### Work to be completed
The answer is to be the data that follows, transcribed exactly, minus its pictures.

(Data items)
····················

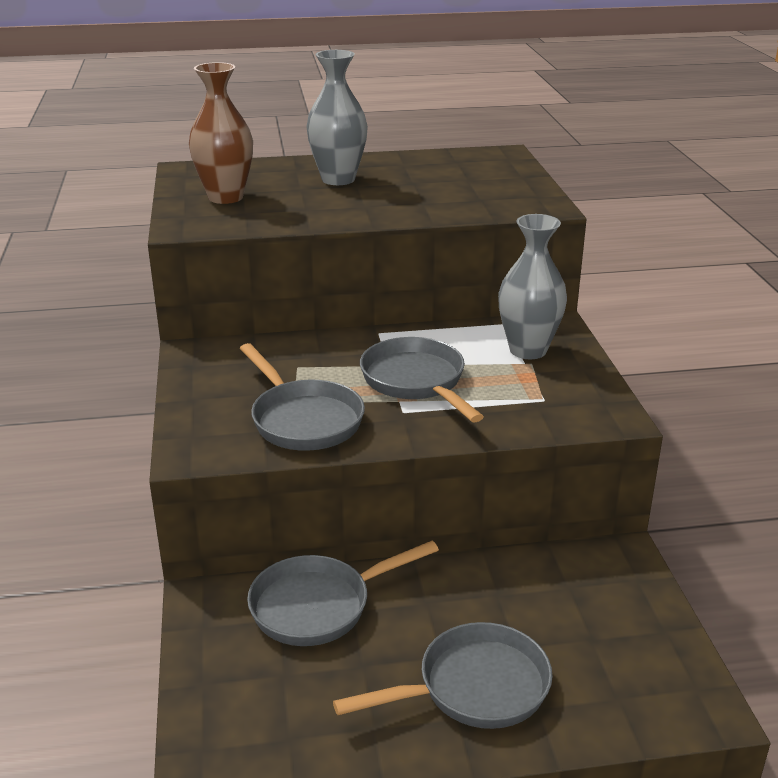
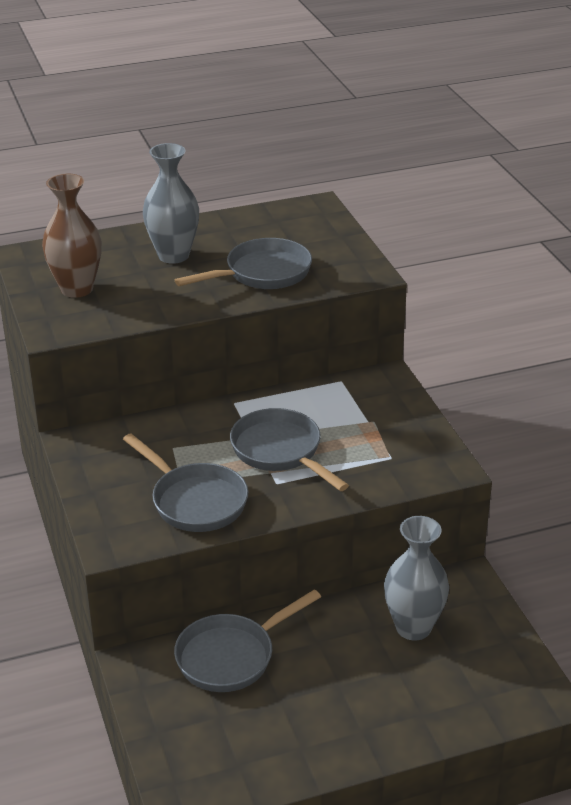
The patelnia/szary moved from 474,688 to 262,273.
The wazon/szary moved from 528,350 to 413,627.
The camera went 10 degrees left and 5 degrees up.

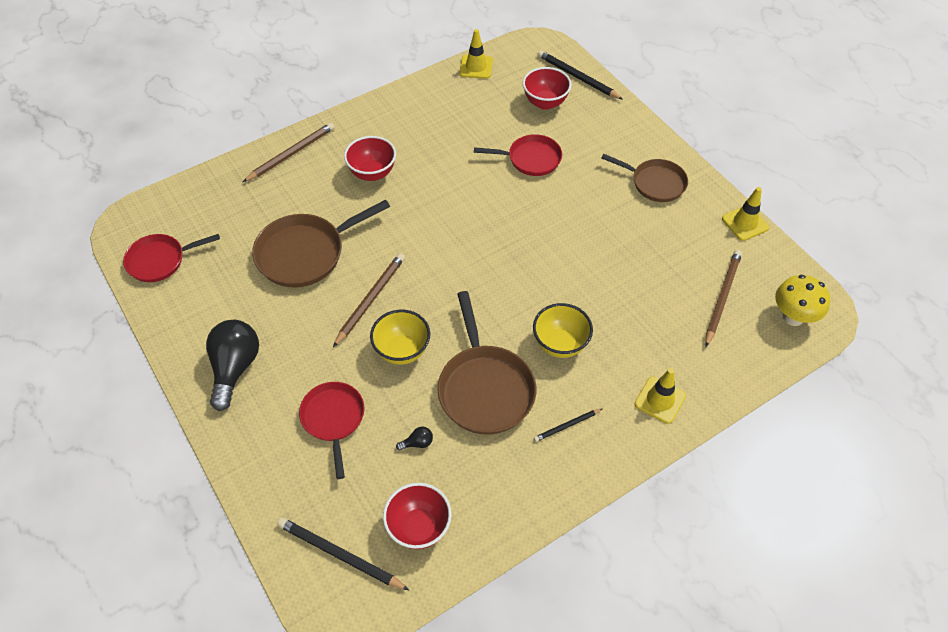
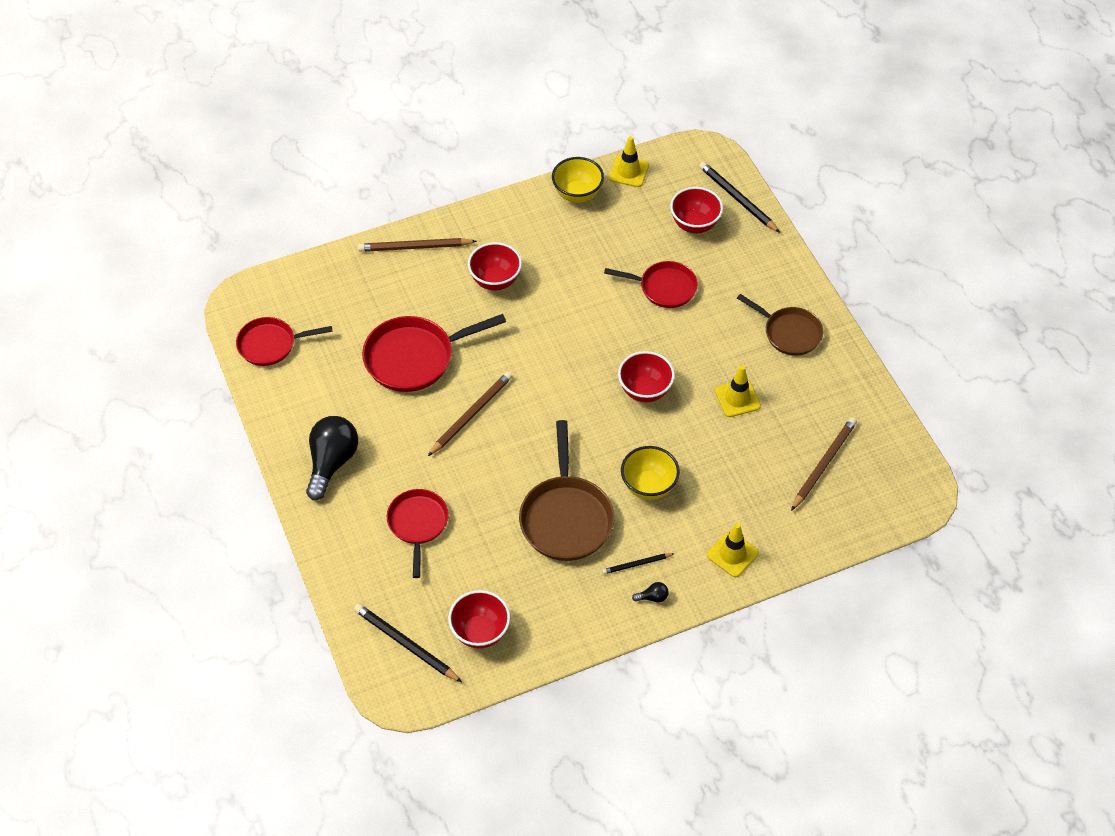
The ołówek/brązowy at 291,154 turned 150 degrees counterclockwise.
The patelnia/brązowy at 306,253 became the patelnia/czerwony at 415,357.
The miska/żółty moved from 402,351 to 577,194.
The miska/czerwony at 645,391 appeared.
The żarówka/czarny moved from 417,443 to 652,597.
The pachołek/żółty moved from 745,223 to 737,398.
The grzyb/żółty at 793,317 disappeared.
The camera went 10 degrees right and 0 degrees up.

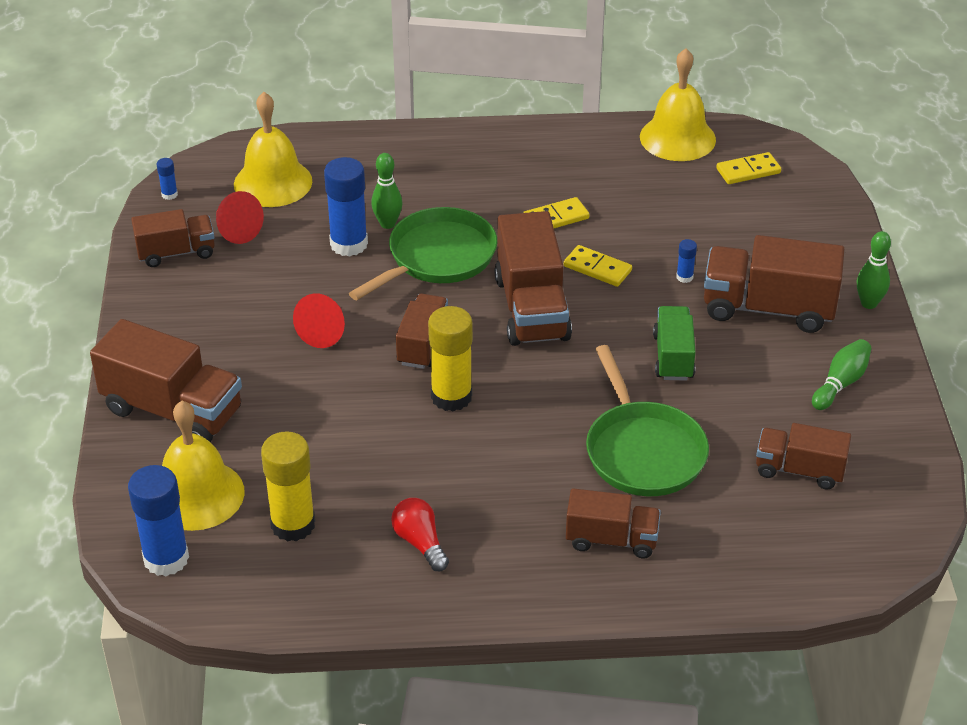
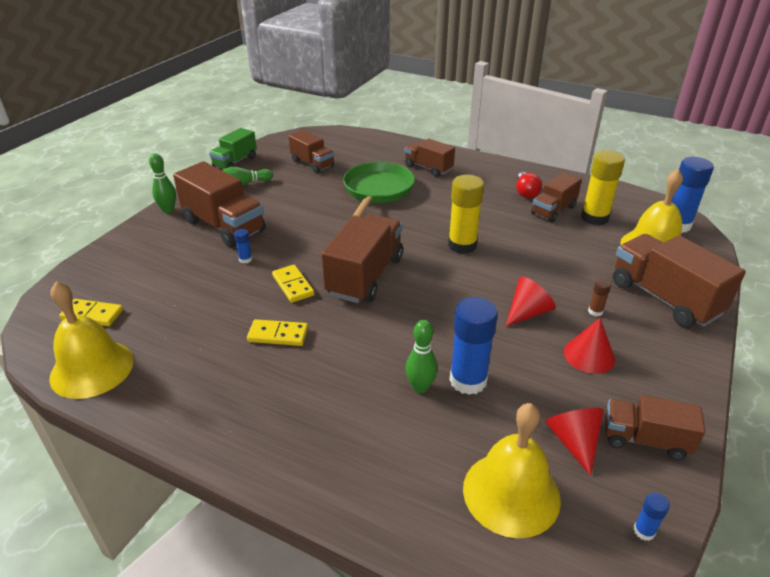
The ciężarówka/zielony moved from 673,357 to 235,162.
The ciężarówka/brązowy moved from 423,345 to 553,210.
The stożek/czerwony at 589,355 appeared.
The klej w sztyfcie/brązowy at 595,311 appeared.
The patelnia/zielony at 437,257 disappeared.
The camera went 150 degrees left and 5 degrees down.

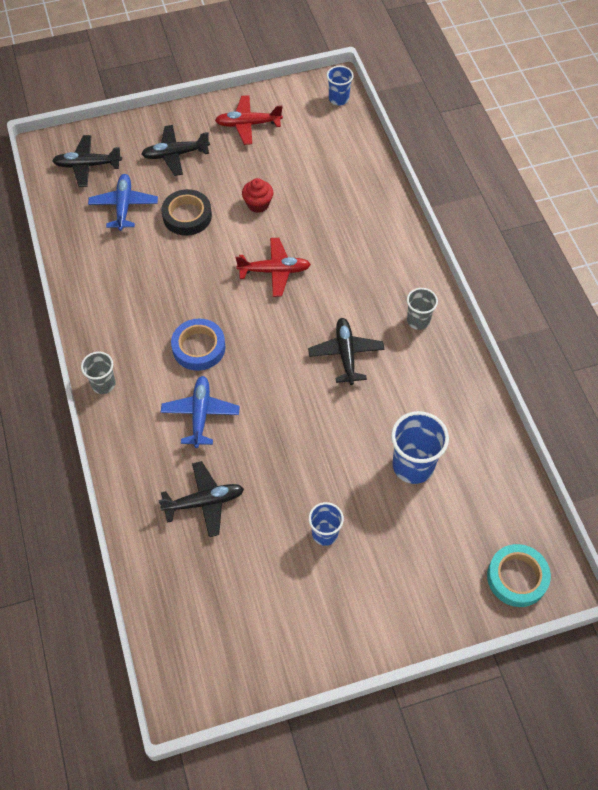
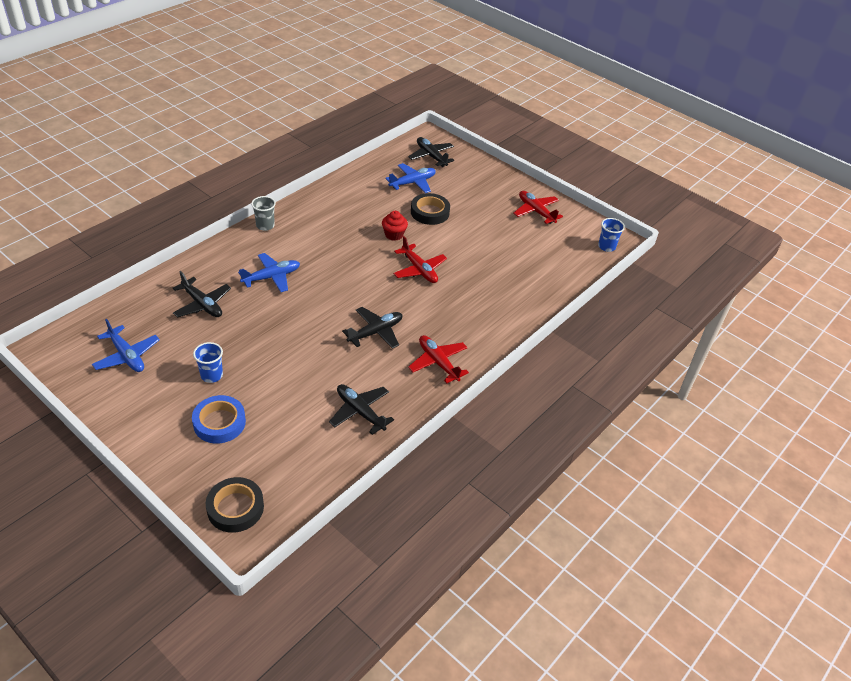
The samolot/niebieski at 127,356 appeared.
The taśma klejąca/niebieski moved from 199,347 to 219,423.
The taśma klejąca/turkusowy at 517,577 became the taśma klejąca/czarny at 235,508.
The samolot/czarny moved from 175,154 to 360,412.
The muffinka/czerwony moved from 258,204 to 394,235.
The szklanka/szary at 418,321 was replaced by the samolot/czerwony at 438,362.
The szklanka/niebieski at 413,465 disappeared.
The camera went 55 degrees right and 15 degrees down.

····················

### Answer space
The patelnia/szary moved from 474,688 to 262,273.
The wazon/szary moved from 528,350 to 413,627.
The camera went 10 degrees left and 5 degrees up.

The ołówek/brązowy at 291,154 turned 150 degrees counterclockwise.
The patelnia/brązowy at 306,253 became the patelnia/czerwony at 415,357.
The miska/żółty moved from 402,351 to 577,194.
The miska/czerwony at 645,391 appeared.
The żarówka/czarny moved from 417,443 to 652,597.
The pachołek/żółty moved from 745,223 to 737,398.
The grzyb/żółty at 793,317 disappeared.
The camera went 10 degrees right and 0 degrees up.

The ciężarówka/zielony moved from 673,357 to 235,162.
The ciężarówka/brązowy moved from 423,345 to 553,210.
The stożek/czerwony at 589,355 appeared.
The klej w sztyfcie/brązowy at 595,311 appeared.
The patelnia/zielony at 437,257 disappeared.
The camera went 150 degrees left and 5 degrees down.

The samolot/niebieski at 127,356 appeared.
The taśma klejąca/niebieski moved from 199,347 to 219,423.
The taśma klejąca/turkusowy at 517,577 became the taśma klejąca/czarny at 235,508.
The samolot/czarny moved from 175,154 to 360,412.
The muffinka/czerwony moved from 258,204 to 394,235.
The szklanka/szary at 418,321 was replaced by the samolot/czerwony at 438,362.
The szklanka/niebieski at 413,465 disappeared.
The camera went 55 degrees right and 15 degrees down.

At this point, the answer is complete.